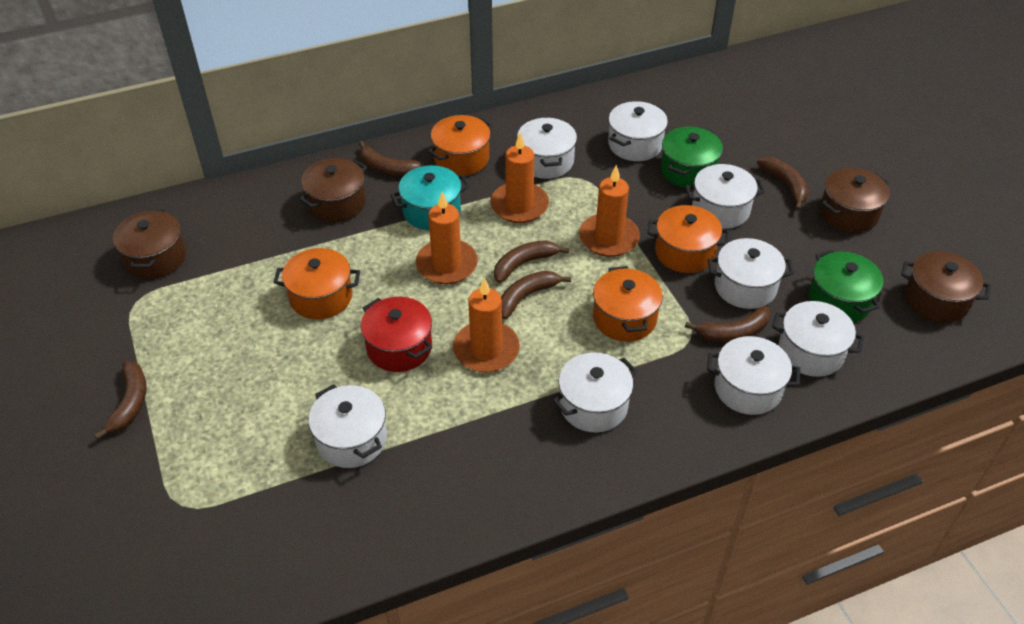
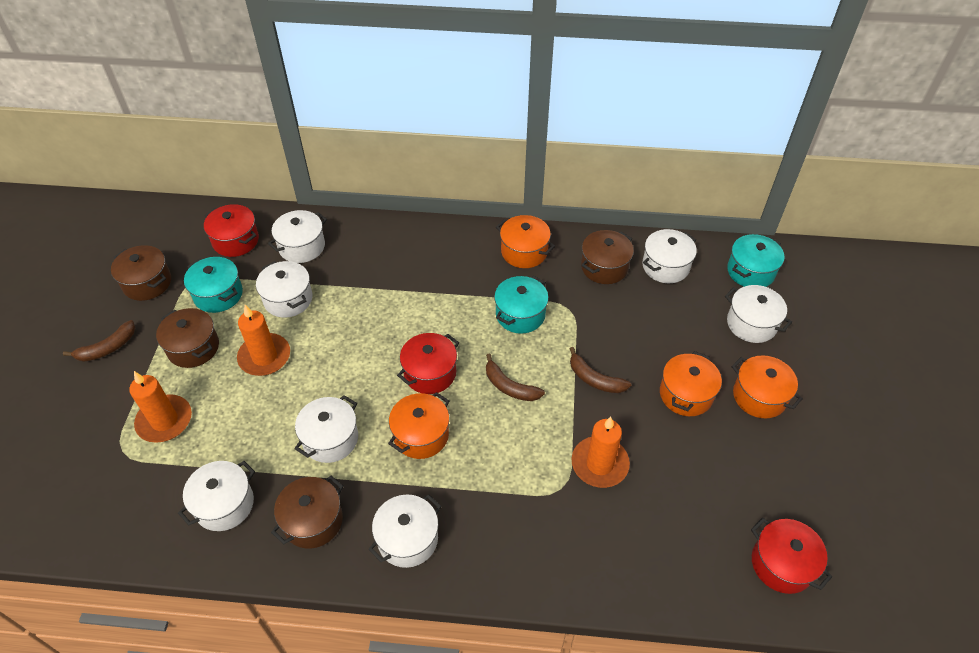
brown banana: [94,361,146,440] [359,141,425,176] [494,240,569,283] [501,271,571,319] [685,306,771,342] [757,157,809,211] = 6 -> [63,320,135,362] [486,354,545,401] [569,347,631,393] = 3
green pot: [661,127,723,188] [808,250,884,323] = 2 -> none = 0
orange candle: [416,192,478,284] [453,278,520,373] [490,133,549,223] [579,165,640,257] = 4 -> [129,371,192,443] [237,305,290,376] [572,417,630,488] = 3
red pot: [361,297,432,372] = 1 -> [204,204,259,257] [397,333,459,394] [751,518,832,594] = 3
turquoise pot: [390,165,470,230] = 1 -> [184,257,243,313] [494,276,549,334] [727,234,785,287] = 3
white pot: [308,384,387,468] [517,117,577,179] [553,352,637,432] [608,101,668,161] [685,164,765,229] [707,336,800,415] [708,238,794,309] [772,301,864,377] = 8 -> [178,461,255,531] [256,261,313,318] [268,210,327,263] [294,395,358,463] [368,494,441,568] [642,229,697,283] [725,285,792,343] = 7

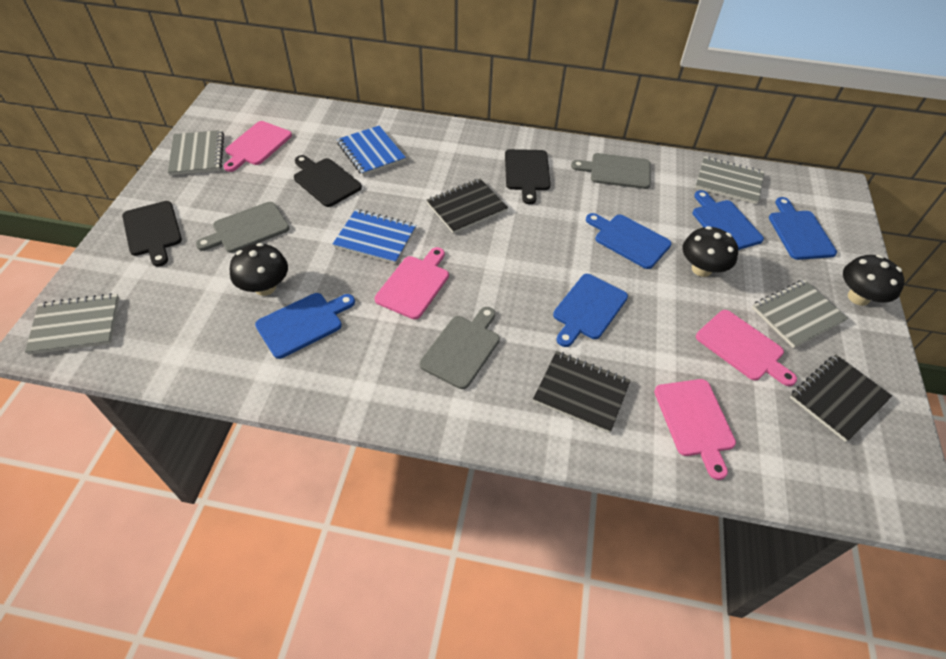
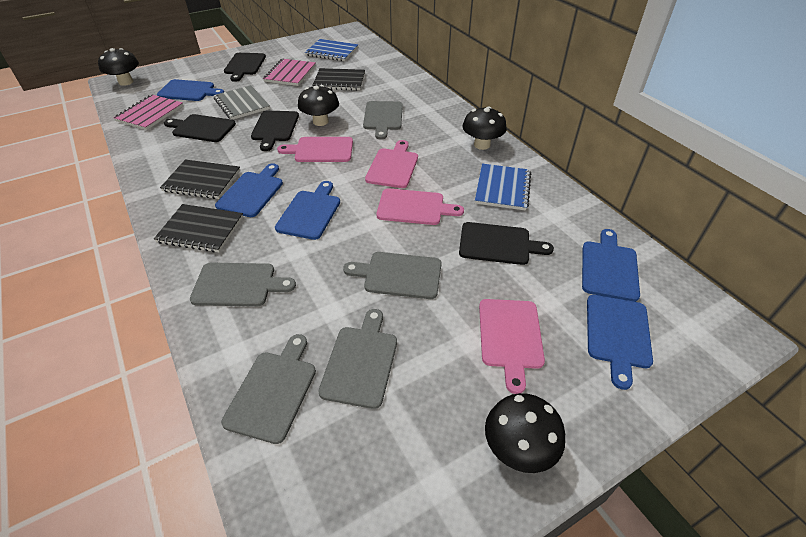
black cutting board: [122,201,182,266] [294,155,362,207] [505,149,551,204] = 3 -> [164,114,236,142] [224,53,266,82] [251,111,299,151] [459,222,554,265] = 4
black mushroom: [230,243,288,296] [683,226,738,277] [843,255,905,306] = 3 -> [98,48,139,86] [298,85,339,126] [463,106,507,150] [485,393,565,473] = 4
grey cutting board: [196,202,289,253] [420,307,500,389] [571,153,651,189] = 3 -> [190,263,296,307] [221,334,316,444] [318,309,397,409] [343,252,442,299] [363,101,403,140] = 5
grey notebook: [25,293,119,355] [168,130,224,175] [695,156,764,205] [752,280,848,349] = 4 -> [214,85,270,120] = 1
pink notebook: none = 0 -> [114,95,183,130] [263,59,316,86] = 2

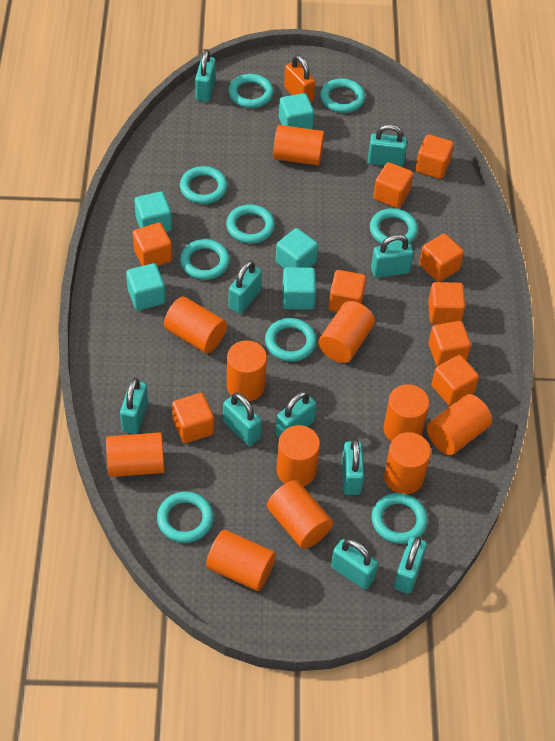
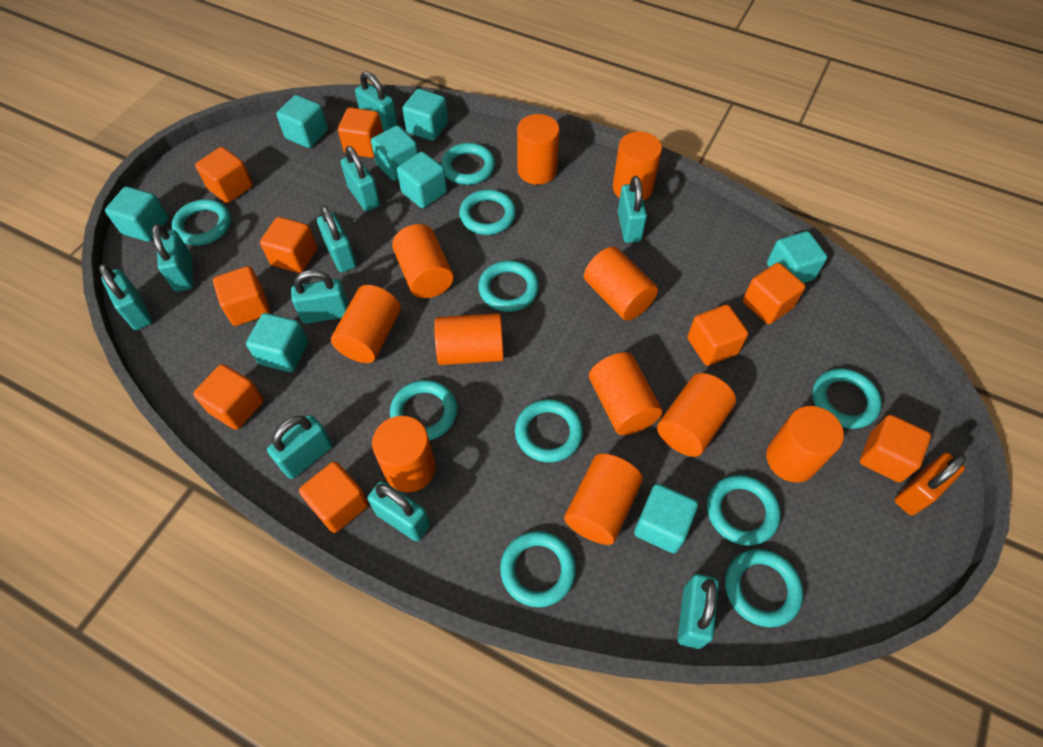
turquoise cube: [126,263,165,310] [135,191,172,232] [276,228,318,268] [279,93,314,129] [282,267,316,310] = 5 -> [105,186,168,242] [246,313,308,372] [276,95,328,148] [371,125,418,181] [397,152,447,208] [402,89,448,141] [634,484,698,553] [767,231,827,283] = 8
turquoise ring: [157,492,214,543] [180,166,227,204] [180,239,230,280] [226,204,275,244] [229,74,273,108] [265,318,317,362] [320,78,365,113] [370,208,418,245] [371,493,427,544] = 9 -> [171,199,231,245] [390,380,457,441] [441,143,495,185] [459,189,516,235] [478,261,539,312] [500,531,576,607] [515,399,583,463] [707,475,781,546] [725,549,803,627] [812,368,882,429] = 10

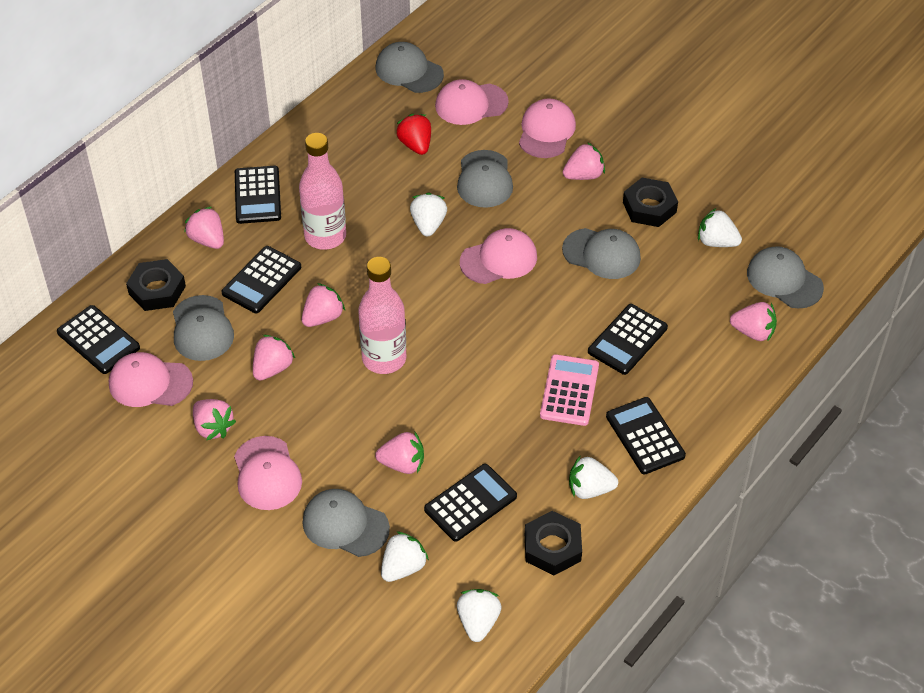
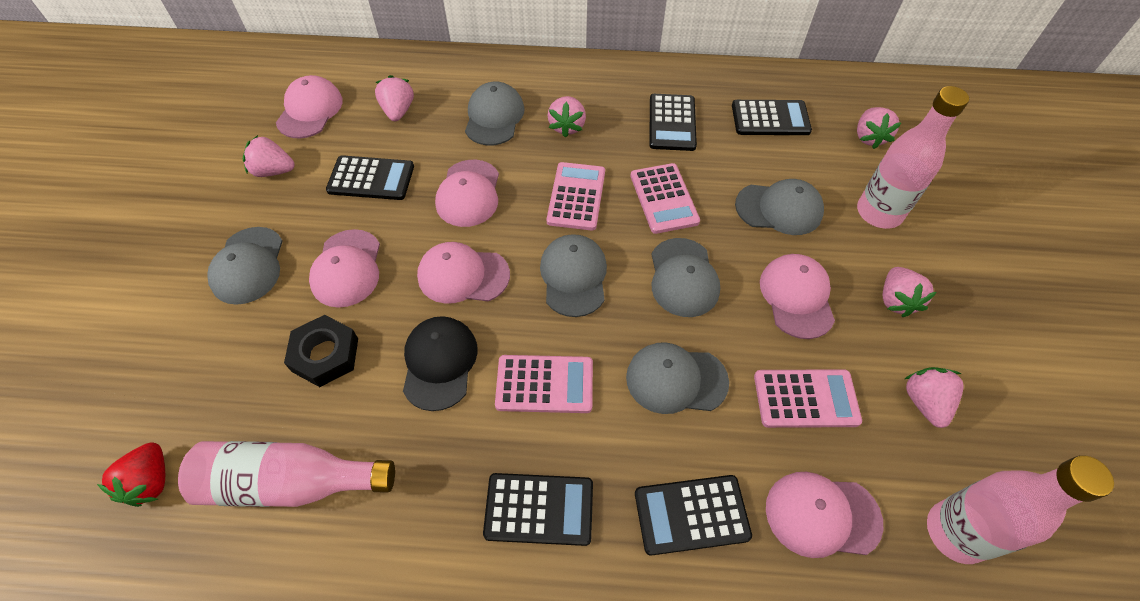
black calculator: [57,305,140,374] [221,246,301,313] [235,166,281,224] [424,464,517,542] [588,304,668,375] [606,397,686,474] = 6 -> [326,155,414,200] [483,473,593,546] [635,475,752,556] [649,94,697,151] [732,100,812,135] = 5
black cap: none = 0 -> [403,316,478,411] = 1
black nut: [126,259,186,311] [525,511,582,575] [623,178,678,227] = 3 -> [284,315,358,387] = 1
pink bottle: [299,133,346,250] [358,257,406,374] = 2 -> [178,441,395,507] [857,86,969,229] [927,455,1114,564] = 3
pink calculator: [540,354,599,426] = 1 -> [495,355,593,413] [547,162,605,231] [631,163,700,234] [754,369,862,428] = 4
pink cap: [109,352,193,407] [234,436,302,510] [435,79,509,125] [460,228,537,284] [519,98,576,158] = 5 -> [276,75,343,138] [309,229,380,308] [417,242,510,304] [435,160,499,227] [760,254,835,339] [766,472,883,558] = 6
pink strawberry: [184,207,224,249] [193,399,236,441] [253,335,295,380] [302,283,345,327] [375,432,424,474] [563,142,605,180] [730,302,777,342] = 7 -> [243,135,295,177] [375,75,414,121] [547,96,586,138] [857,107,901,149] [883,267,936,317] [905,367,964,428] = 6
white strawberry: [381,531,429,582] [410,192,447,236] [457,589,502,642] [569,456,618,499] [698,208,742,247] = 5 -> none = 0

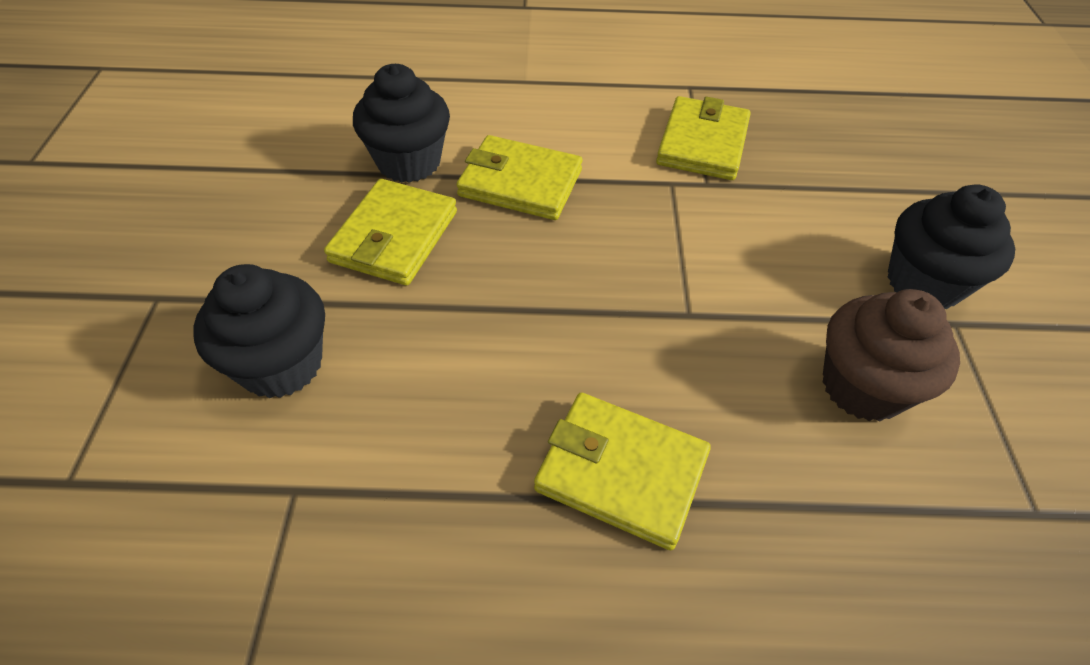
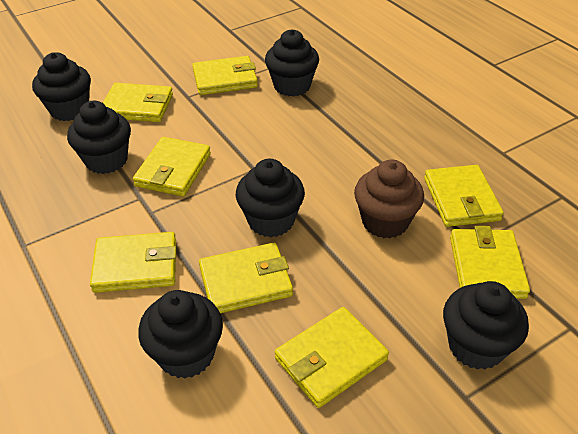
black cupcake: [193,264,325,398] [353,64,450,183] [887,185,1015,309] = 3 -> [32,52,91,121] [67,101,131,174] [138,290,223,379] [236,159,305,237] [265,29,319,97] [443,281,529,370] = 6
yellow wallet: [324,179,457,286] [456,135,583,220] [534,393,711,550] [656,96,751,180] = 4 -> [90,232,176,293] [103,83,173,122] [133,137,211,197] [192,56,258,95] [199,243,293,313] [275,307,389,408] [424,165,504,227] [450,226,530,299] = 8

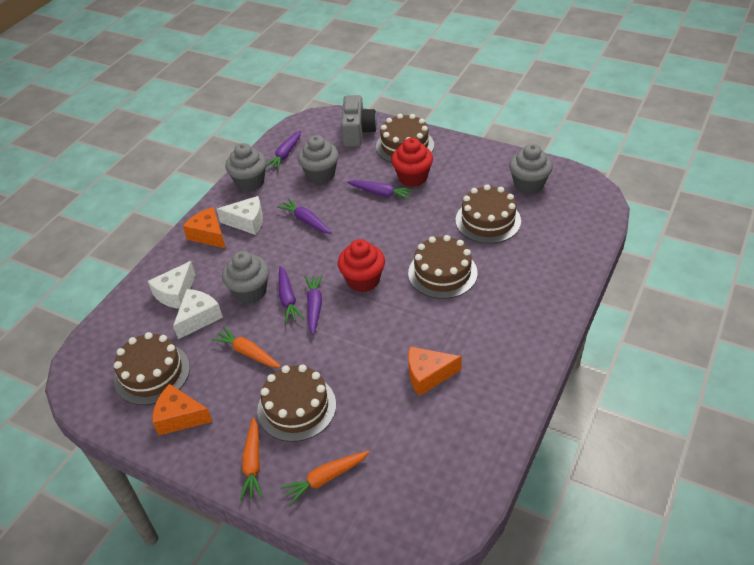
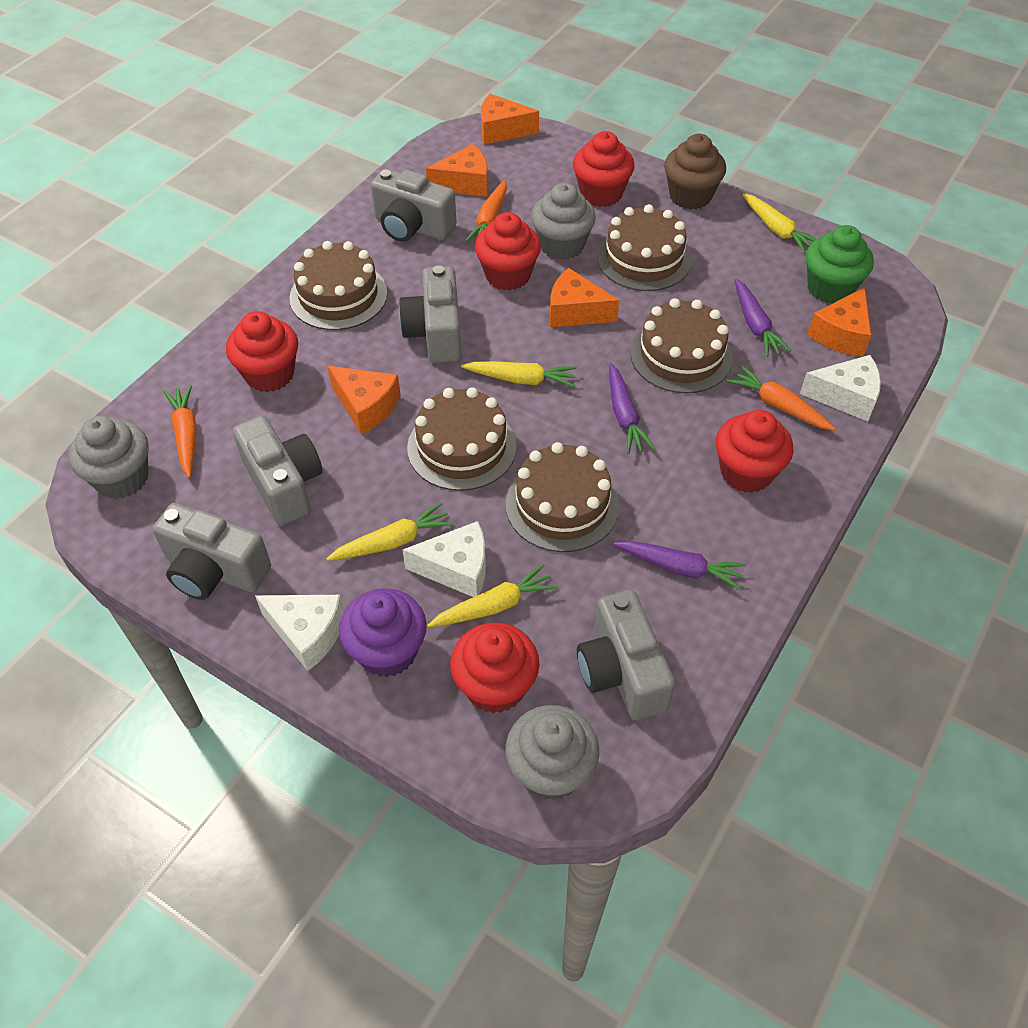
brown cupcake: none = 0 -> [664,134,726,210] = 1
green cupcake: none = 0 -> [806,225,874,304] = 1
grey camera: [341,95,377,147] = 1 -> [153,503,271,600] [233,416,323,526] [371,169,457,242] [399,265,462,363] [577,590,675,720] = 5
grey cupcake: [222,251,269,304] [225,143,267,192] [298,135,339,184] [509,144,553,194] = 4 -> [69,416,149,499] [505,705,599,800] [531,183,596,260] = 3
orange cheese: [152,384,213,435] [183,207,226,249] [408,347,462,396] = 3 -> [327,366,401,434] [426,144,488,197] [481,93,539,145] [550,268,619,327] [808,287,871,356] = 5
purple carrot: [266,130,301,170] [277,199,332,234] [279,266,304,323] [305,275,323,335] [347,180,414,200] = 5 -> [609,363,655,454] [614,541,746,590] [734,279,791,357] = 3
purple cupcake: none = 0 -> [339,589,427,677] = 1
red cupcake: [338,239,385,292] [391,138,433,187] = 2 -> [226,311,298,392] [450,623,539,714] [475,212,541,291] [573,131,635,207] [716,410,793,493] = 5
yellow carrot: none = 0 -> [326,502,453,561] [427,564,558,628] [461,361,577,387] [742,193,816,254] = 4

■ **Exercise**: Output only the lines running from the top of the data above to the line with "orange candle: [416,192,478,284]", inclusive, word for word and without pictures.

■ **Exercise response**:
brown banana: [94,361,146,440] [359,141,425,176] [494,240,569,283] [501,271,571,319] [685,306,771,342] [757,157,809,211] = 6 -> [63,320,135,362] [486,354,545,401] [569,347,631,393] = 3
green pot: [661,127,723,188] [808,250,884,323] = 2 -> none = 0
orange candle: [416,192,478,284] [453,278,520,373] [490,133,549,223] [579,165,640,257] = 4 -> [129,371,192,443] [237,305,290,376] [572,417,630,488] = 3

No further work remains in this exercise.